=== DATASET EXCERPTS ===
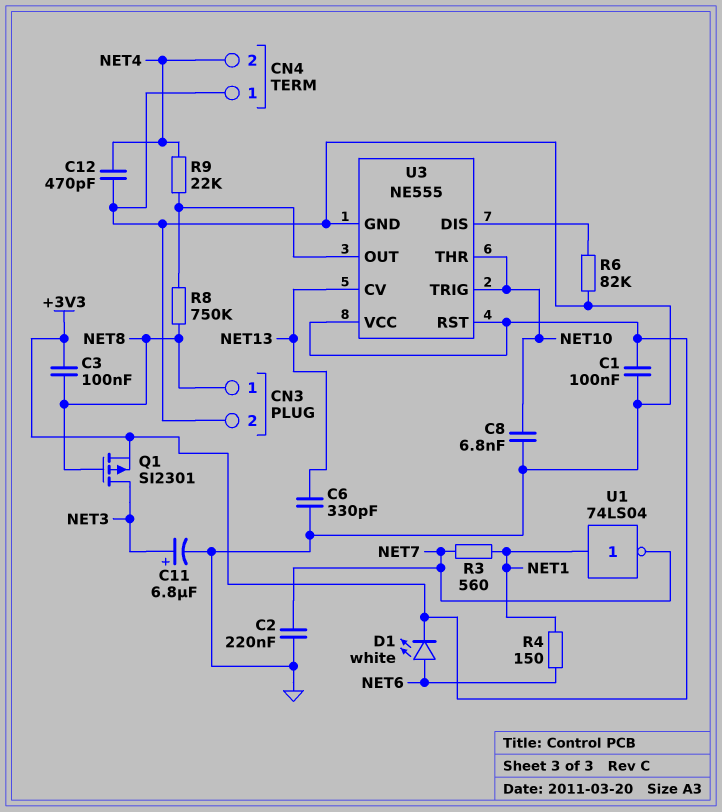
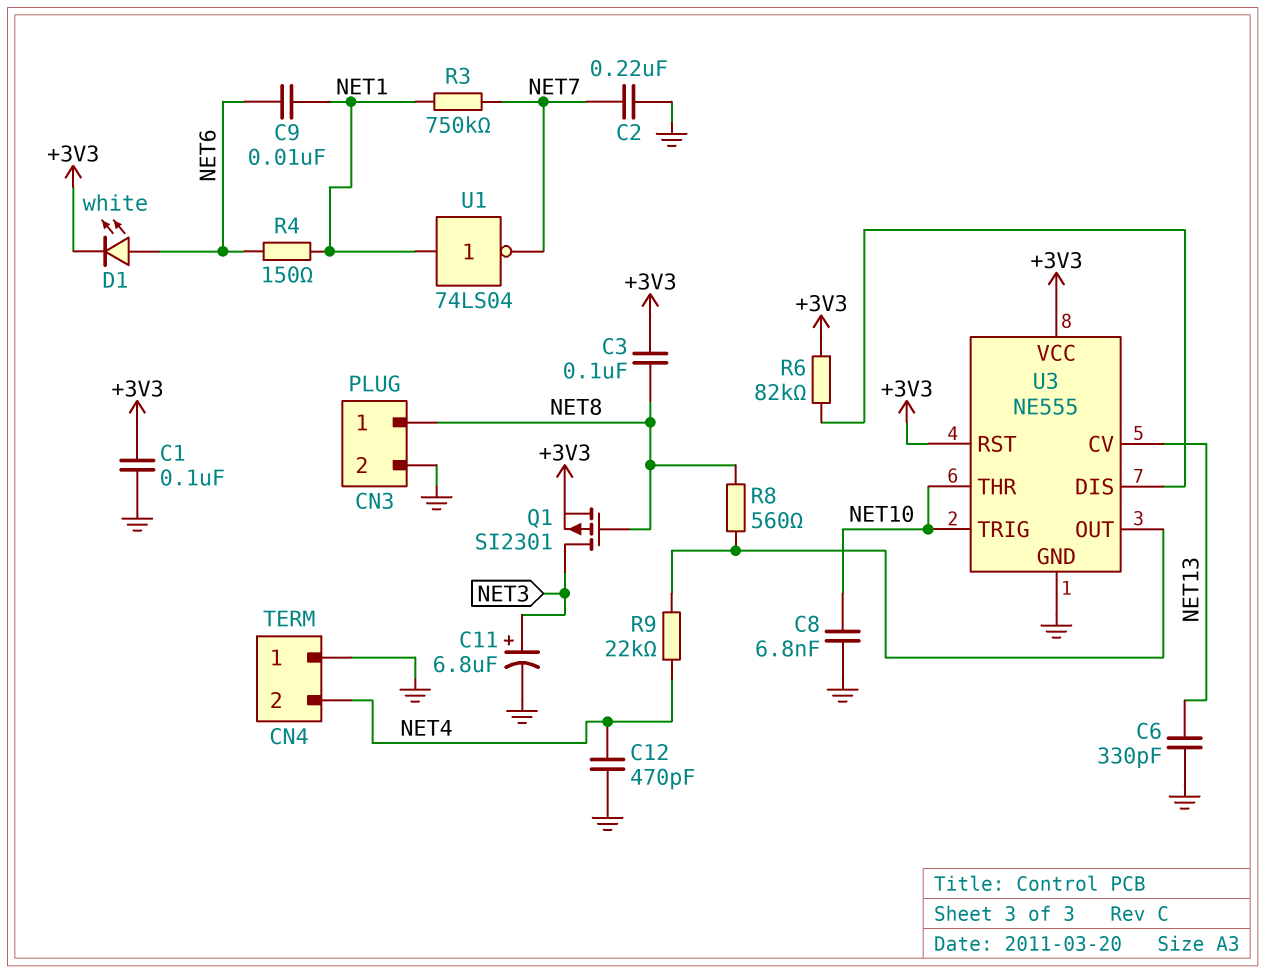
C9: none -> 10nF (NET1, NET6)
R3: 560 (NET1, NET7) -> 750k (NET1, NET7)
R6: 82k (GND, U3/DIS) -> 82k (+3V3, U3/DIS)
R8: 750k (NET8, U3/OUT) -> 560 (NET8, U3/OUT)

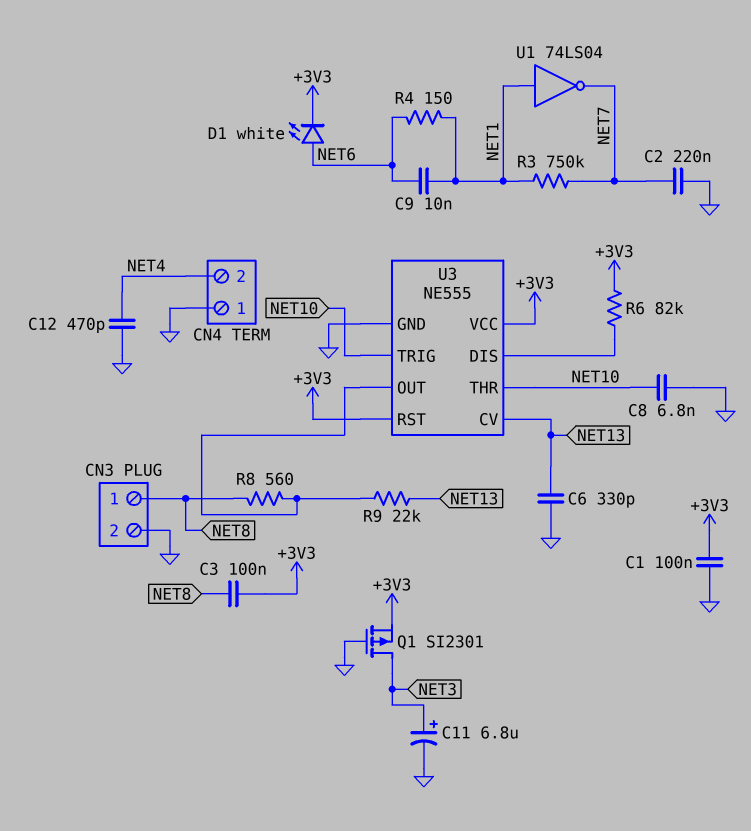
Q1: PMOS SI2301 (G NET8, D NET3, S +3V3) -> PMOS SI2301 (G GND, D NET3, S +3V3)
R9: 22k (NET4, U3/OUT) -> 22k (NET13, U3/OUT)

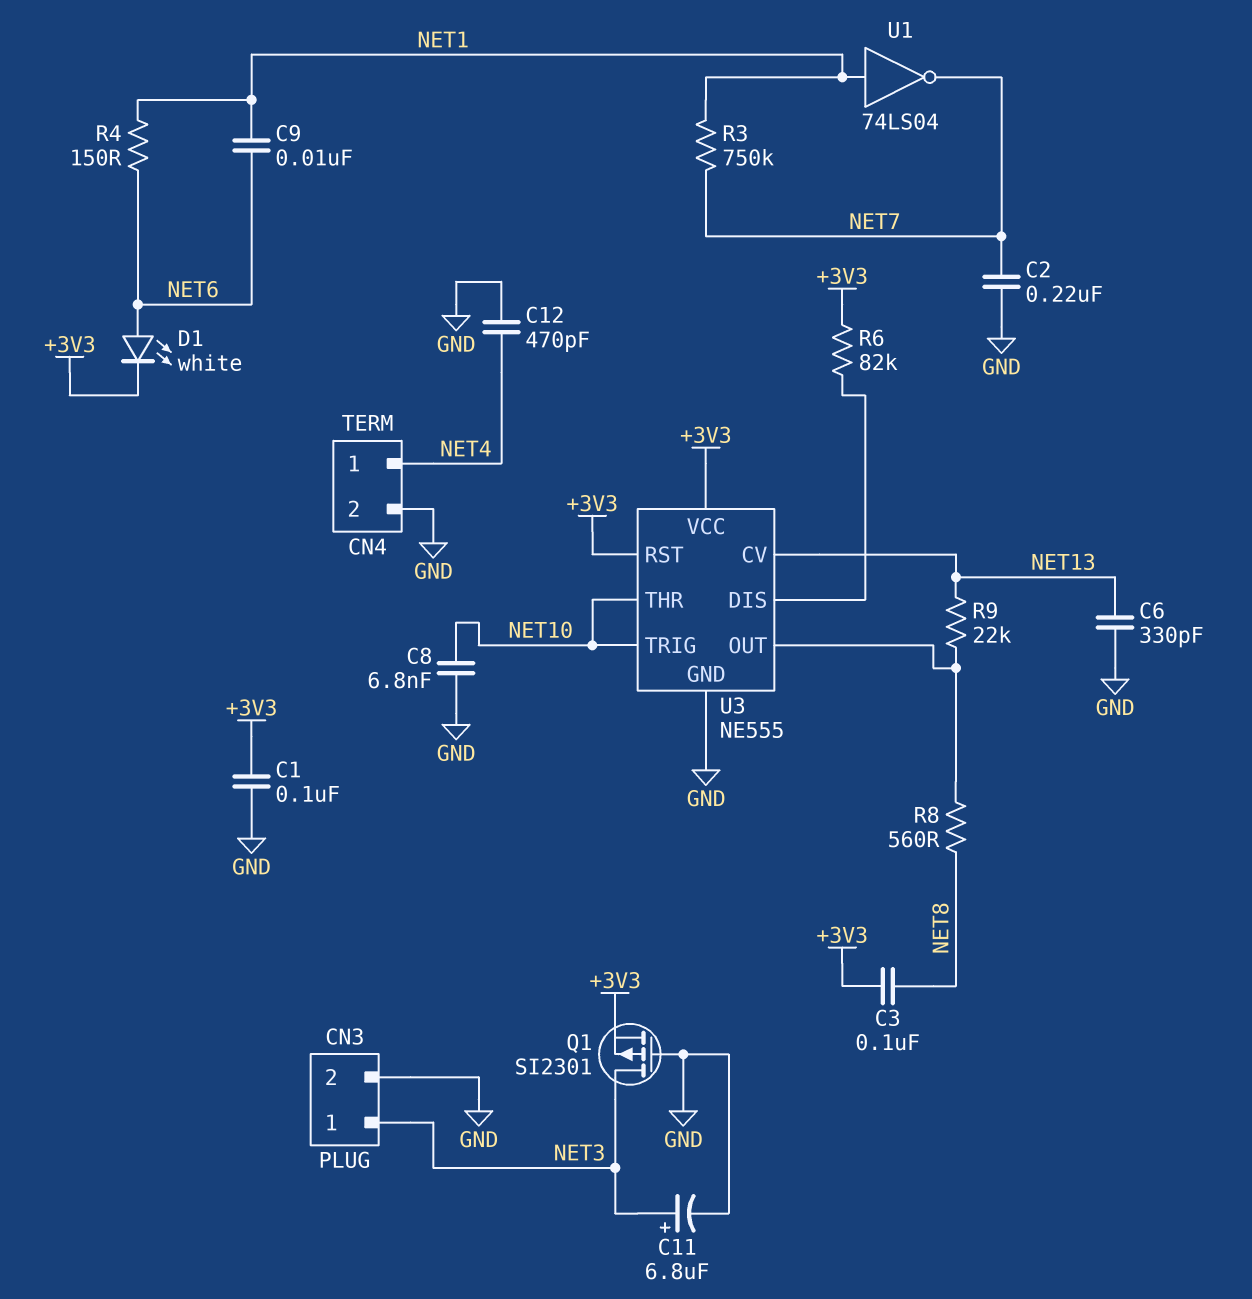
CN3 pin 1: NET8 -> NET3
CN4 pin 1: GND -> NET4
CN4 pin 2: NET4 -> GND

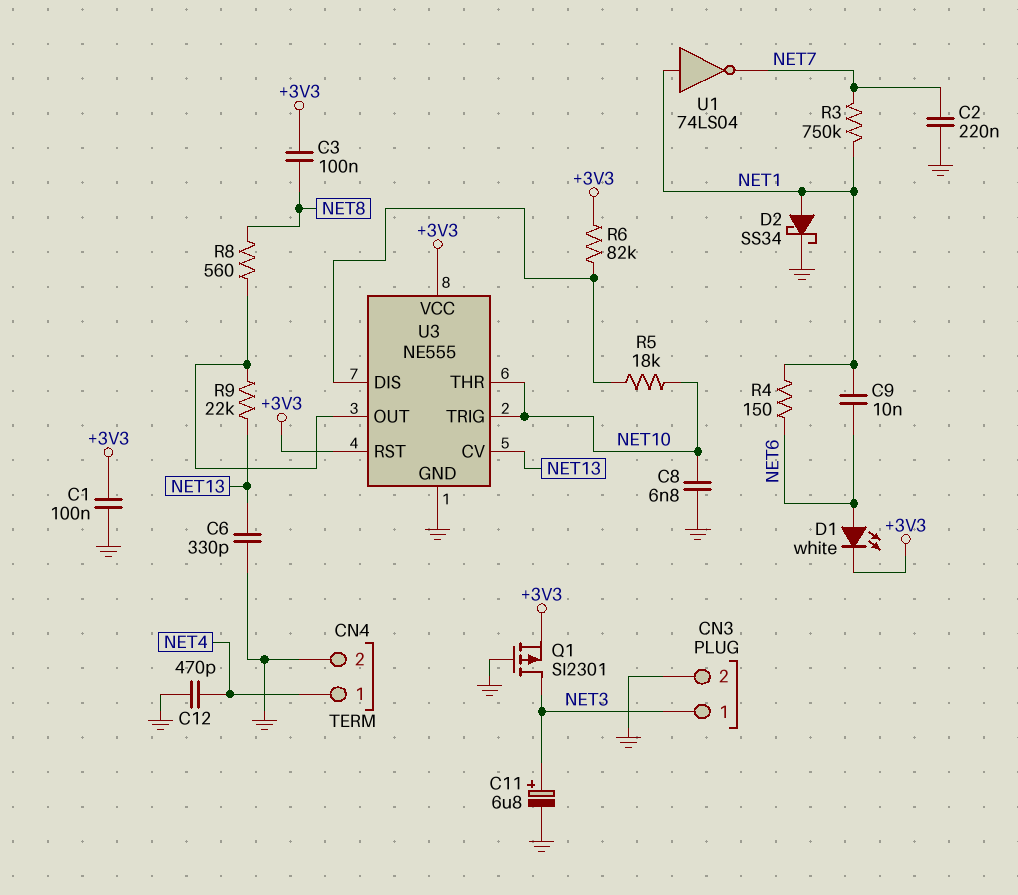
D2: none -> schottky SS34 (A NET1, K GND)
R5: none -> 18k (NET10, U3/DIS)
===
▸ **WORK INSTRUCTIONS**
Which lines of the records above contain the word "none"? Report each one.

▸ **RESPONSE TO THE TASK**
C9: none -> 10nF (NET1, NET6)
D2: none -> schottky SS34 (A NET1, K GND)
R5: none -> 18k (NET10, U3/DIS)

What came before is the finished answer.